┏━━

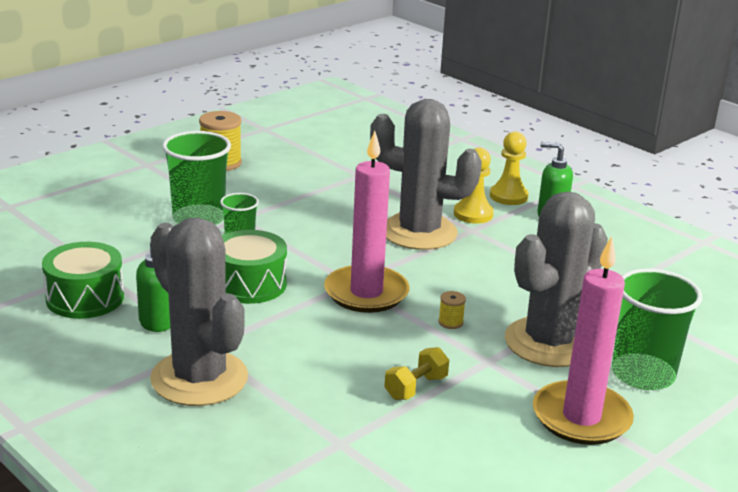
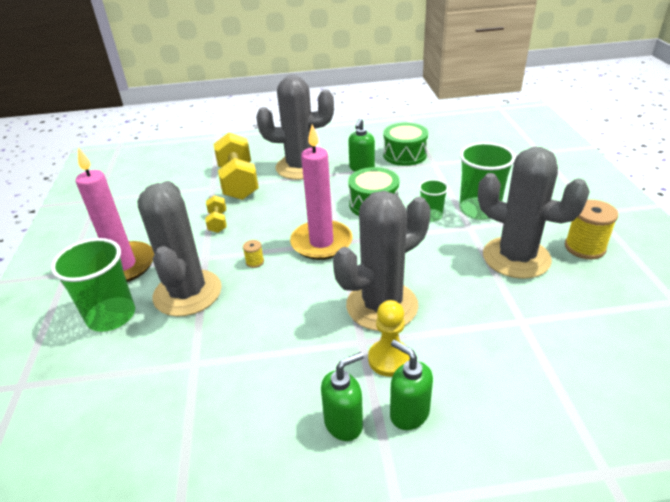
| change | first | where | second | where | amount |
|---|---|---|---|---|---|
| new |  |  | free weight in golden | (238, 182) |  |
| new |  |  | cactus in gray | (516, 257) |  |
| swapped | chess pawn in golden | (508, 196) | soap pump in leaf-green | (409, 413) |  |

┗━━

◆ **AIM OF THE TASK**
The entries must be repeated exactly. Leave the images out.

◆ **RESULT**
| change | first | where | second | where | amount |
|---|---|---|---|---|---|
| new |  |  | free weight in golden | (238, 182) |  |
| new |  |  | cactus in gray | (516, 257) |  |
| swapped | chess pawn in golden | (508, 196) | soap pump in leaf-green | (409, 413) |  |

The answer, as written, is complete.